» Supplied records
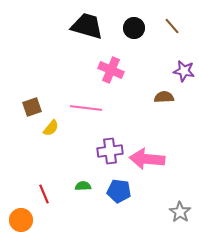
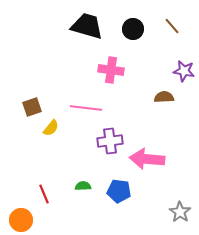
black circle: moved 1 px left, 1 px down
pink cross: rotated 15 degrees counterclockwise
purple cross: moved 10 px up
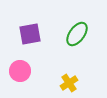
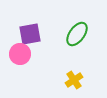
pink circle: moved 17 px up
yellow cross: moved 5 px right, 3 px up
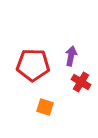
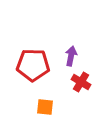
orange square: rotated 12 degrees counterclockwise
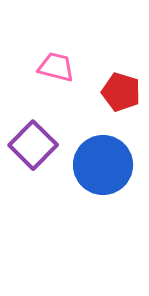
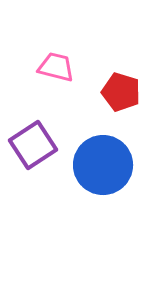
purple square: rotated 12 degrees clockwise
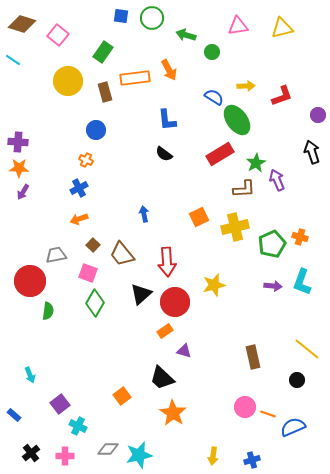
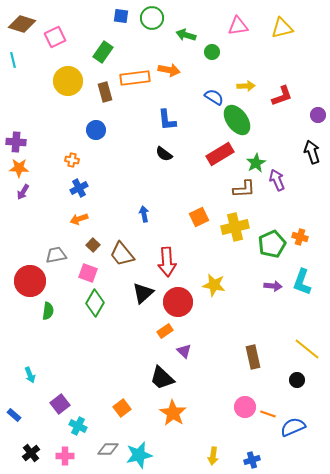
pink square at (58, 35): moved 3 px left, 2 px down; rotated 25 degrees clockwise
cyan line at (13, 60): rotated 42 degrees clockwise
orange arrow at (169, 70): rotated 50 degrees counterclockwise
purple cross at (18, 142): moved 2 px left
orange cross at (86, 160): moved 14 px left; rotated 16 degrees counterclockwise
yellow star at (214, 285): rotated 25 degrees clockwise
black triangle at (141, 294): moved 2 px right, 1 px up
red circle at (175, 302): moved 3 px right
purple triangle at (184, 351): rotated 28 degrees clockwise
orange square at (122, 396): moved 12 px down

» Task objective
The response should consist only of the lines from the one containing "red circle at (175, 302): moved 3 px right" to the end of the material above, both included.

» Problem solution
red circle at (175, 302): moved 3 px right
purple triangle at (184, 351): rotated 28 degrees clockwise
orange square at (122, 396): moved 12 px down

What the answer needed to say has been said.